Exercise prompt:
From the first line of the data below, copy each line up to the one containing "- rotate: orange marker", and include that line too.

Provided material:
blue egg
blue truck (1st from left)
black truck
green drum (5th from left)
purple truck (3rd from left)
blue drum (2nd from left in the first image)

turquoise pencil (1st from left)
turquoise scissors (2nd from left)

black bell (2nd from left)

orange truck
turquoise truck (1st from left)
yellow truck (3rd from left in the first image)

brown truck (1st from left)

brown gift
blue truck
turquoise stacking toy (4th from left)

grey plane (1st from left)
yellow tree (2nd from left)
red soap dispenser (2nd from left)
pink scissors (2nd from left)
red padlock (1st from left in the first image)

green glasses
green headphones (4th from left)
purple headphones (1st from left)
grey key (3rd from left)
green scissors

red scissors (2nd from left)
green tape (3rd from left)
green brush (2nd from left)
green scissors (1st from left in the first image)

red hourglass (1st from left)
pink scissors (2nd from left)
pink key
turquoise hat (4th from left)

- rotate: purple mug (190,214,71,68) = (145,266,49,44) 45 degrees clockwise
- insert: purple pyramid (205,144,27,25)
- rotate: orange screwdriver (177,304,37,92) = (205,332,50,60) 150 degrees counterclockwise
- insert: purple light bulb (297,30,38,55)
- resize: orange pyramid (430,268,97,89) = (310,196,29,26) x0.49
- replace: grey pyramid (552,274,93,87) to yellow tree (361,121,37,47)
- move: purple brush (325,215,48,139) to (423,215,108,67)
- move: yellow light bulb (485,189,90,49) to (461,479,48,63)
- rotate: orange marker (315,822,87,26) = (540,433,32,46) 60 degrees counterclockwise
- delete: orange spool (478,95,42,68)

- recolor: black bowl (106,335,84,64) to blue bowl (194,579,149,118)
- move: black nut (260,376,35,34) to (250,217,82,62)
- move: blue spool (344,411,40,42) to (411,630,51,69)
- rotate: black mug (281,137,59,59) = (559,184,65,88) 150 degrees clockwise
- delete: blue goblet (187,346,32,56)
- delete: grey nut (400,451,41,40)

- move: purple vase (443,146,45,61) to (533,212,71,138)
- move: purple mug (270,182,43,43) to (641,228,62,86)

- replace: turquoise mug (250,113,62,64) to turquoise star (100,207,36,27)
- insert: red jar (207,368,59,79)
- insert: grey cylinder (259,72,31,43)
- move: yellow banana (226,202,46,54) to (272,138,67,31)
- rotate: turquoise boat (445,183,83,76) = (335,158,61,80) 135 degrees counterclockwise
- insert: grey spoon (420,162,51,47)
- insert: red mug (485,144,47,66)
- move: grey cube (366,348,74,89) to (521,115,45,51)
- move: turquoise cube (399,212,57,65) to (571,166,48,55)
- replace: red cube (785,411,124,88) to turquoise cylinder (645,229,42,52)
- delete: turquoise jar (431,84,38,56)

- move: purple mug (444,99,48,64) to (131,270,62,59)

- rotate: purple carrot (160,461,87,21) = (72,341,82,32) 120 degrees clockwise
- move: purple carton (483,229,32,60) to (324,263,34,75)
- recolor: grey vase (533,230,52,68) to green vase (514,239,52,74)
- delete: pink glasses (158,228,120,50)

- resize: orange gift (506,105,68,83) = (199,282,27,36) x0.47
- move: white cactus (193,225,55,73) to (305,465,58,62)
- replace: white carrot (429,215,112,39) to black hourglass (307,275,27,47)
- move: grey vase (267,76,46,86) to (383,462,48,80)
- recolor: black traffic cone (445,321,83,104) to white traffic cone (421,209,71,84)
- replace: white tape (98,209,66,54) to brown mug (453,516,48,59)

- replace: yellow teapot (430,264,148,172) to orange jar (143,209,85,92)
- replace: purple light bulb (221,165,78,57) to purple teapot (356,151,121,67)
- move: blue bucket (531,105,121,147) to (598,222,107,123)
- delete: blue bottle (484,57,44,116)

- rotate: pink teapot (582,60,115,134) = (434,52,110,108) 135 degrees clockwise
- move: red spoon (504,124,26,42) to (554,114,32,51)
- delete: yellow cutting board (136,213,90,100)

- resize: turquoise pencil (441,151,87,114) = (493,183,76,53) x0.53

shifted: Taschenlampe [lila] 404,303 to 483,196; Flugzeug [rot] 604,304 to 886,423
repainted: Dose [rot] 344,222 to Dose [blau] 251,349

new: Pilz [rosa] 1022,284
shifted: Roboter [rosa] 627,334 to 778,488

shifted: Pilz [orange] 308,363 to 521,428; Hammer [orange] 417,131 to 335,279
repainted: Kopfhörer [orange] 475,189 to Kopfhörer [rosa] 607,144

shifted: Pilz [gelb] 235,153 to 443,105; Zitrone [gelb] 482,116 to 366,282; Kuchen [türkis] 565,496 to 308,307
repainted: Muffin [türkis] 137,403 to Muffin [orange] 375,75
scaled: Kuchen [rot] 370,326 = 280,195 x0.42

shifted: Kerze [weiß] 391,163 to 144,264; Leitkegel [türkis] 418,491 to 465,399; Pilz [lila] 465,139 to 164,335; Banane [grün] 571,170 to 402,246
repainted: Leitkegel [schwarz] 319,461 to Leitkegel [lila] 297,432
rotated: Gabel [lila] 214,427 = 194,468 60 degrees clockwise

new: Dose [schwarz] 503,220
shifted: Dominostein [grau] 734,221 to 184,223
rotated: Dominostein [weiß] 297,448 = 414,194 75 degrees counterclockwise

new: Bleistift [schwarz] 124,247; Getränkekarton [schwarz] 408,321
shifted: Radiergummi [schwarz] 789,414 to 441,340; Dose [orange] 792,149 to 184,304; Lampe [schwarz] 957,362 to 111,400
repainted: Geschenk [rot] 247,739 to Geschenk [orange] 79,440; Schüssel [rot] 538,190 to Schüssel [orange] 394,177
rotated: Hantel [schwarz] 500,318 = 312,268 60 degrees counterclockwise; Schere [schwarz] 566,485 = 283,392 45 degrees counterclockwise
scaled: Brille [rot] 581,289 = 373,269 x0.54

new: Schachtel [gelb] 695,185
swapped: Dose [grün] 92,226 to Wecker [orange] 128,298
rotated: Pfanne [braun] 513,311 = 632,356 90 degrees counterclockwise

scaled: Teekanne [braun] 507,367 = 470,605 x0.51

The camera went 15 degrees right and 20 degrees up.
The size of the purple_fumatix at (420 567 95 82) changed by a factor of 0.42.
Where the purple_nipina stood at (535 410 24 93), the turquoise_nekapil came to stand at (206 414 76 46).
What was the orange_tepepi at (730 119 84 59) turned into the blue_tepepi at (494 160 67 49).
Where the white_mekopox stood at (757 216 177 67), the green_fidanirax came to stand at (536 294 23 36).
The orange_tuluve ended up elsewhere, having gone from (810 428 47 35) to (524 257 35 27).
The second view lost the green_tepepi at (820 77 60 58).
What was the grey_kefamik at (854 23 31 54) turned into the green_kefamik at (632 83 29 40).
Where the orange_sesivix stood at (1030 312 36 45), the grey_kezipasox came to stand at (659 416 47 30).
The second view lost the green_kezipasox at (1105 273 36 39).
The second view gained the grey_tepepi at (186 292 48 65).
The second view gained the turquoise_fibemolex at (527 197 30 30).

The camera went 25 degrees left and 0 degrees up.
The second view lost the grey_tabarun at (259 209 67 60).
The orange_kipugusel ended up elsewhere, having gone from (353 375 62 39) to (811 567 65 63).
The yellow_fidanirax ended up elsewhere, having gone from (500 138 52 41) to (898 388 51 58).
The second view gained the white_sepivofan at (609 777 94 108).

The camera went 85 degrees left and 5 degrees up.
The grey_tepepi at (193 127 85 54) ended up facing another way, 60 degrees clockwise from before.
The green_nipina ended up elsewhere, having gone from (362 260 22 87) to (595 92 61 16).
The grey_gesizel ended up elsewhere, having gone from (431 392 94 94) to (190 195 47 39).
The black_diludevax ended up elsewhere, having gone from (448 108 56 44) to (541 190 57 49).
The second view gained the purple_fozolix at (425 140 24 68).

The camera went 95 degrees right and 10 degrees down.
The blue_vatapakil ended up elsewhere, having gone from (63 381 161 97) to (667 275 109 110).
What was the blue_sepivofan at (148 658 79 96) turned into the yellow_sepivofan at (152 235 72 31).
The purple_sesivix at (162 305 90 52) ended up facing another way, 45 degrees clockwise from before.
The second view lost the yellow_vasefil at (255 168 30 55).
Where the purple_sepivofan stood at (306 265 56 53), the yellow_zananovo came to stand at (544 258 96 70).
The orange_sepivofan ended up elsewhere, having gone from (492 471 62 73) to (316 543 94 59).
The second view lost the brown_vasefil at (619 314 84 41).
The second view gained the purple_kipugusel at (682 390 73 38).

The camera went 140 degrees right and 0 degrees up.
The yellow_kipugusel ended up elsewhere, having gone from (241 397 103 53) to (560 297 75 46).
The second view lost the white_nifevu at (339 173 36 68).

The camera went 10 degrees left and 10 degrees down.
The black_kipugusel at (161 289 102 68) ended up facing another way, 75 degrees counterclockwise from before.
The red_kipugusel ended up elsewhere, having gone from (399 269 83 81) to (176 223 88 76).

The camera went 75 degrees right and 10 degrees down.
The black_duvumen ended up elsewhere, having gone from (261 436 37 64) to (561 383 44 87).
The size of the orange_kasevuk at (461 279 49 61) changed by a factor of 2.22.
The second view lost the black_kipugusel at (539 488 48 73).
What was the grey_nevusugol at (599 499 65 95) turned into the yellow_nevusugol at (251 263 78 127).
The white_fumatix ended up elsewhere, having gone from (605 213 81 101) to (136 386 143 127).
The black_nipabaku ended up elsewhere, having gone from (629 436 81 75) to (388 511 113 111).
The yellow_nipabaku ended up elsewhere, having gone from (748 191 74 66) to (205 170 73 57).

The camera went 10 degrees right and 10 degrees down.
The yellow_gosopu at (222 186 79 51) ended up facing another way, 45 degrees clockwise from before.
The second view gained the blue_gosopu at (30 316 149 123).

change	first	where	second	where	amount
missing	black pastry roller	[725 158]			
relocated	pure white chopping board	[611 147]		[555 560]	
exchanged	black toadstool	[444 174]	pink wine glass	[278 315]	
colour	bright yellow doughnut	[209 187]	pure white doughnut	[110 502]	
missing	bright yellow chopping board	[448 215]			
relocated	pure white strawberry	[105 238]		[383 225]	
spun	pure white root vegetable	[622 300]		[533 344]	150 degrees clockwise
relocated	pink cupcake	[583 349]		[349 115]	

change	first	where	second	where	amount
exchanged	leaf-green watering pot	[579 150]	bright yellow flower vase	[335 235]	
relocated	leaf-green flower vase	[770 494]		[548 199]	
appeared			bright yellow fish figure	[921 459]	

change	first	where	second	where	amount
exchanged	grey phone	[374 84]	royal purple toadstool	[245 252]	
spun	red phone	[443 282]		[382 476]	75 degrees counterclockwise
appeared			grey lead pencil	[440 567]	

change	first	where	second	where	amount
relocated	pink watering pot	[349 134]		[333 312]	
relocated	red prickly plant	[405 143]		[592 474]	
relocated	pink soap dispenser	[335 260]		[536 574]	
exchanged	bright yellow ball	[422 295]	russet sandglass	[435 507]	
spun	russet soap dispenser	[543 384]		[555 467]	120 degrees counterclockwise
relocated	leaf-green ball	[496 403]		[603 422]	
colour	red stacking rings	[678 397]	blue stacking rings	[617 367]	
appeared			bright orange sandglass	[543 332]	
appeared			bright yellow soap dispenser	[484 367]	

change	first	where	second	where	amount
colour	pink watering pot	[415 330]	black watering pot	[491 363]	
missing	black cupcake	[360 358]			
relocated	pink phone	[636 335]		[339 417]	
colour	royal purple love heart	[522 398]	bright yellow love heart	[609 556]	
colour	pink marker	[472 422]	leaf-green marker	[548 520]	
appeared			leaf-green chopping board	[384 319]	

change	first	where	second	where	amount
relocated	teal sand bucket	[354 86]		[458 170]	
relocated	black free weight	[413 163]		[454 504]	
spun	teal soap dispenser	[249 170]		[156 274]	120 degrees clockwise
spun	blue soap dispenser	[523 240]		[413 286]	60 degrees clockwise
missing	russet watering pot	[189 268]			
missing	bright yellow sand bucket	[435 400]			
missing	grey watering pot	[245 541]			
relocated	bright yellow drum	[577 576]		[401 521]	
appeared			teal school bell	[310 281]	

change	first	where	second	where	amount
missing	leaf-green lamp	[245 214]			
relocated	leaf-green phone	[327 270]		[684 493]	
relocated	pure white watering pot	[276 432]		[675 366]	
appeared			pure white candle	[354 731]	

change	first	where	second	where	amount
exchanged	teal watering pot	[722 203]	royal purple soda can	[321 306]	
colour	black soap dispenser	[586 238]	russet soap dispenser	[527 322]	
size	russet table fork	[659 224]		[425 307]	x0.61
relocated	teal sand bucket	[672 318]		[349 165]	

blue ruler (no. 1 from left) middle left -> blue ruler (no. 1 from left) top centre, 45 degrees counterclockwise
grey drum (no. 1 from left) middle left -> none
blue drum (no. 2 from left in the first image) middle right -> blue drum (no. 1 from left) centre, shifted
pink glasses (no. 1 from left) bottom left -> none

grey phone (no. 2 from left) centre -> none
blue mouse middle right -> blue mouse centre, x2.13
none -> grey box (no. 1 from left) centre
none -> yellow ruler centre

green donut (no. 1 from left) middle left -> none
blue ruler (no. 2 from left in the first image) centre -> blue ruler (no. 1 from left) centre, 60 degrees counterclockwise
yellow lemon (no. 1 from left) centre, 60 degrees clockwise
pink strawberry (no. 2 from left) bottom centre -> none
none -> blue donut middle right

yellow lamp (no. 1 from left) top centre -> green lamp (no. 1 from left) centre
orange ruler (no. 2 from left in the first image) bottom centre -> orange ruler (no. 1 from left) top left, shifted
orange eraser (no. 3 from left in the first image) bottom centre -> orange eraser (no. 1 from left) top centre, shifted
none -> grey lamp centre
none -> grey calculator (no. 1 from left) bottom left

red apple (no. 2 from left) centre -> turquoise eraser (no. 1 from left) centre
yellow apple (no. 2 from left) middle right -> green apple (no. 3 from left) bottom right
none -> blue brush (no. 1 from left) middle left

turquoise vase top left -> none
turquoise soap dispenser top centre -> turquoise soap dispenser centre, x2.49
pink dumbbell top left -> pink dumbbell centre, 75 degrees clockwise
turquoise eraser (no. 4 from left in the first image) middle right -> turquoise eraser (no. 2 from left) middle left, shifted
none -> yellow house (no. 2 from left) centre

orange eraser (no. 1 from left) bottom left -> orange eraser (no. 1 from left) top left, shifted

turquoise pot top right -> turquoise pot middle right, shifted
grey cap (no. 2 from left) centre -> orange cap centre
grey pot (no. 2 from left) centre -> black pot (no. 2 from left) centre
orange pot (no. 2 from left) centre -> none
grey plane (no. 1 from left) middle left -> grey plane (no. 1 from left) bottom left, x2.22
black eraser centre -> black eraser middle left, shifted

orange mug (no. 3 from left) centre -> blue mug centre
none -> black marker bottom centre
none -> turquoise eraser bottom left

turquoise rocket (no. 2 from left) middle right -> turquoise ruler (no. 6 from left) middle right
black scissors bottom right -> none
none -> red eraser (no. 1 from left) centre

Result:
blue egg
blue truck (1st from left)
black truck
green drum (5th from left)
purple truck (3rd from left)
blue drum (2nd from left in the first image)

turquoise pencil (1st from left)
turquoise scissors (2nd from left)

black bell (2nd from left)

orange truck
turquoise truck (1st from left)
yellow truck (3rd from left in the first image)

brown truck (1st from left)

brown gift
blue truck
turquoise stacking toy (4th from left)

grey plane (1st from left)
yellow tree (2nd from left)
red soap dispenser (2nd from left)
pink scissors (2nd from left)
red padlock (1st from left in the first image)

green glasses
green headphones (4th from left)
purple headphones (1st from left)
grey key (3rd from left)
green scissors

red scissors (2nd from left)
green tape (3rd from left)
green brush (2nd from left)
green scissors (1st from left in the first image)

red hourglass (1st from left)
pink scissors (2nd from left)
pink key
turquoise hat (4th from left)

- rotate: purple mug (190,214,71,68) = (145,266,49,44) 45 degrees clockwise
- insert: purple pyramid (205,144,27,25)
- rotate: orange screwdriver (177,304,37,92) = (205,332,50,60) 150 degrees counterclockwise
- insert: purple light bulb (297,30,38,55)
- resize: orange pyramid (430,268,97,89) = (310,196,29,26) x0.49
- replace: grey pyramid (552,274,93,87) to yellow tree (361,121,37,47)
- move: purple brush (325,215,48,139) to (423,215,108,67)
- move: yellow light bulb (485,189,90,49) to (461,479,48,63)
- rotate: orange marker (315,822,87,26) = (540,433,32,46) 60 degrees counterclockwise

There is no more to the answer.